Across the entries that follow, count each line holding "grey" and state the total alone.

--- SUPPLIED MATERIAL ---

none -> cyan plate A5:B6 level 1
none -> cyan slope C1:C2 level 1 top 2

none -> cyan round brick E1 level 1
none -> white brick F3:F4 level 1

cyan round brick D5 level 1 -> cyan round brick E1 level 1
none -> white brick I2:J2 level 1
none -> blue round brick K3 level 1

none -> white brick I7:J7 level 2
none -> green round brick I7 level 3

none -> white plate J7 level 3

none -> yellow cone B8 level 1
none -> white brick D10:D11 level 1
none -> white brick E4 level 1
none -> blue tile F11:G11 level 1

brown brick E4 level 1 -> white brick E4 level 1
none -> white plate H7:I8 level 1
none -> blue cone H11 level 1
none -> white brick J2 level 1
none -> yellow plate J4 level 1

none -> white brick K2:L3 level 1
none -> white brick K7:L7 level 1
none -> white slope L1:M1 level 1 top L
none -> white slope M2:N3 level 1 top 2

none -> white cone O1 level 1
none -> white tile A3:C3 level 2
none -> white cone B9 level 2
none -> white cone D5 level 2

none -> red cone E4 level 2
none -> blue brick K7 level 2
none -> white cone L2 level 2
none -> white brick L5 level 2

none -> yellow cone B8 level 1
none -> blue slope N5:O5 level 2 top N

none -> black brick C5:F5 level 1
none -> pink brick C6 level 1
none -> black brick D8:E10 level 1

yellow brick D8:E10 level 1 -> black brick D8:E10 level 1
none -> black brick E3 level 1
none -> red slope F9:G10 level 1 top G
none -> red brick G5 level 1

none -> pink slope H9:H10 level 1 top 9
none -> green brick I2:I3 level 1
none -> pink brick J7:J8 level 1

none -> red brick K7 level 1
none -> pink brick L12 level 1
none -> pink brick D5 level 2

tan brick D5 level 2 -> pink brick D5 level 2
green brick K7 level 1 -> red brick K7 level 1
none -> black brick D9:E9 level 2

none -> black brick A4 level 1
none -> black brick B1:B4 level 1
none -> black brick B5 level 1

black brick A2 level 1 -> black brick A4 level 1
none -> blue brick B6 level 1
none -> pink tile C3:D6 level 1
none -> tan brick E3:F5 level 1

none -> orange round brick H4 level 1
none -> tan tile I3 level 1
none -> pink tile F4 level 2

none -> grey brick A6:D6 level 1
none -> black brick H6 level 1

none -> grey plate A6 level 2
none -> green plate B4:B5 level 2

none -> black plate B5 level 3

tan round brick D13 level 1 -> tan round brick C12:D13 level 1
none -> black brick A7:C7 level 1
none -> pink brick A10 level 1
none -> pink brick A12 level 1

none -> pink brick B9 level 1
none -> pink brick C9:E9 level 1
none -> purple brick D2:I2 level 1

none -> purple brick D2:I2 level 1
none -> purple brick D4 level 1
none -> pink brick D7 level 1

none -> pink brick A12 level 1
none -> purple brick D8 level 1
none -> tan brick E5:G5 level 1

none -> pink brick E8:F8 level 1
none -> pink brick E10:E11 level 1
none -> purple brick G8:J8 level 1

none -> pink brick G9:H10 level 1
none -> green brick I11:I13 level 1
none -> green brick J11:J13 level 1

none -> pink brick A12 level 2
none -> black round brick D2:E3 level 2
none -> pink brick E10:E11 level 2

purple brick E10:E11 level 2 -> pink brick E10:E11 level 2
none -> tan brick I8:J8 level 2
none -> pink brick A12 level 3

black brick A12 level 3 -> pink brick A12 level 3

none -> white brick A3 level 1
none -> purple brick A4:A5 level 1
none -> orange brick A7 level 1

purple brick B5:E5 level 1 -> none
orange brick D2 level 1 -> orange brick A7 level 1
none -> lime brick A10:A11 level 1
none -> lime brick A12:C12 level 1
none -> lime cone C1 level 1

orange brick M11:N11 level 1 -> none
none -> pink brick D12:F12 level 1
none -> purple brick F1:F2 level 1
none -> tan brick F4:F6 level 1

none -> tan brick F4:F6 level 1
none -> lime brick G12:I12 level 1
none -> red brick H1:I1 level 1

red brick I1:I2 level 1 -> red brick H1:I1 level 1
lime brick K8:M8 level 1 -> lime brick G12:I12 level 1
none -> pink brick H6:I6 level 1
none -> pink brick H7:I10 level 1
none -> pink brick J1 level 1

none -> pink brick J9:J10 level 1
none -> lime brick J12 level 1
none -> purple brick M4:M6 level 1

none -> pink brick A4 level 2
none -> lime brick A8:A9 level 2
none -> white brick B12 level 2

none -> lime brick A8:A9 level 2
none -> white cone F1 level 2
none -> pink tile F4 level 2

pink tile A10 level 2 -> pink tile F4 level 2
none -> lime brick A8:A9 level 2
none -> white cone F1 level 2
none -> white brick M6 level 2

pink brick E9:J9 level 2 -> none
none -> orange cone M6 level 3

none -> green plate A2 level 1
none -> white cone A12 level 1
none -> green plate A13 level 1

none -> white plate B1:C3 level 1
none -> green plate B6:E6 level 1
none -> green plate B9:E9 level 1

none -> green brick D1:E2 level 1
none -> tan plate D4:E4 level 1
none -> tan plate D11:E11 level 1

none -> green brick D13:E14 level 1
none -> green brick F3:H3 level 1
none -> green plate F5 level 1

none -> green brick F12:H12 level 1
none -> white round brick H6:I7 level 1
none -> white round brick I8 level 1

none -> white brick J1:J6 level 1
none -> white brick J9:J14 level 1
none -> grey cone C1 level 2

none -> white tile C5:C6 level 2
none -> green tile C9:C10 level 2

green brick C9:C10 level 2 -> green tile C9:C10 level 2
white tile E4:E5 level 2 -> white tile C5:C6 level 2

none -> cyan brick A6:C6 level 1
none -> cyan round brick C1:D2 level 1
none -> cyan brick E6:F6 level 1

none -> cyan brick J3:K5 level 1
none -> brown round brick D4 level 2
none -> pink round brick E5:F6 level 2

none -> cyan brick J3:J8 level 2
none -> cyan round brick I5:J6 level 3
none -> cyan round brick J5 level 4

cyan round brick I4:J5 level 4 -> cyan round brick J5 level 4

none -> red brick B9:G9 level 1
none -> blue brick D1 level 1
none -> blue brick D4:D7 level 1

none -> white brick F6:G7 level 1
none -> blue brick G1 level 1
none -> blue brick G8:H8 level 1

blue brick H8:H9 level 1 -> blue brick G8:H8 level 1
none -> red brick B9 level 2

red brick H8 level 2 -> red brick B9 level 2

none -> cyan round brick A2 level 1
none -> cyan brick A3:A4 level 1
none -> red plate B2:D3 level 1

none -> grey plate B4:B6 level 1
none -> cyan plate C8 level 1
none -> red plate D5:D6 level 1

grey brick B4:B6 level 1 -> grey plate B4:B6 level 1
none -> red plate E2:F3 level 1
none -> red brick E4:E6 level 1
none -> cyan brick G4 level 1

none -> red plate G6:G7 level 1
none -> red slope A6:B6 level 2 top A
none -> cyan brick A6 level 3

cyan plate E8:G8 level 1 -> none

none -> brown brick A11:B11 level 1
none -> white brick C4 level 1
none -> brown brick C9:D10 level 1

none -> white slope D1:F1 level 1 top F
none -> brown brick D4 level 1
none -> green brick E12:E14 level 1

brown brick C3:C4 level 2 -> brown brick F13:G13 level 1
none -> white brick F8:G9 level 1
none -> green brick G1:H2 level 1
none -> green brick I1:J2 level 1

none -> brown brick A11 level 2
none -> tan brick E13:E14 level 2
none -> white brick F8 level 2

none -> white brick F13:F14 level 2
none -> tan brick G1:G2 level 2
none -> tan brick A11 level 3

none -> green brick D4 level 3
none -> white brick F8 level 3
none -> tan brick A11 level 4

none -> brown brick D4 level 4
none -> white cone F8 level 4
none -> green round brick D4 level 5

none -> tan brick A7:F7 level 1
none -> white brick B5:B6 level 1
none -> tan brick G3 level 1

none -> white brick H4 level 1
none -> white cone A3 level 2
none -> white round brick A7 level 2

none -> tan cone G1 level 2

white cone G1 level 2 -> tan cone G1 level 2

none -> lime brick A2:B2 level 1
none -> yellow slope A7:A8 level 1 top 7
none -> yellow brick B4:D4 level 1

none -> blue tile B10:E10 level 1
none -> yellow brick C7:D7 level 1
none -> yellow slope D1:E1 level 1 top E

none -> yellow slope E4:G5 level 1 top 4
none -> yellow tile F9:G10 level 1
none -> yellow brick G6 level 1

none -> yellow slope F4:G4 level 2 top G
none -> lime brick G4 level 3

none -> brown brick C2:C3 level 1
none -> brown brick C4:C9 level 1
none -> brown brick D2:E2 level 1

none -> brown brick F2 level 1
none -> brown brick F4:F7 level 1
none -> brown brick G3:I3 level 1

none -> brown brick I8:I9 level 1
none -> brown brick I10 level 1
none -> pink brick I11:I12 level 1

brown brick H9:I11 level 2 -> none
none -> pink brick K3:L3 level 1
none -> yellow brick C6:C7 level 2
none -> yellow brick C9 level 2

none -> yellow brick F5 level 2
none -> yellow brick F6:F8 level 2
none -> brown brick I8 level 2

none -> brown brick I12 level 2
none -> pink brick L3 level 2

---

ANSWER SPACE
5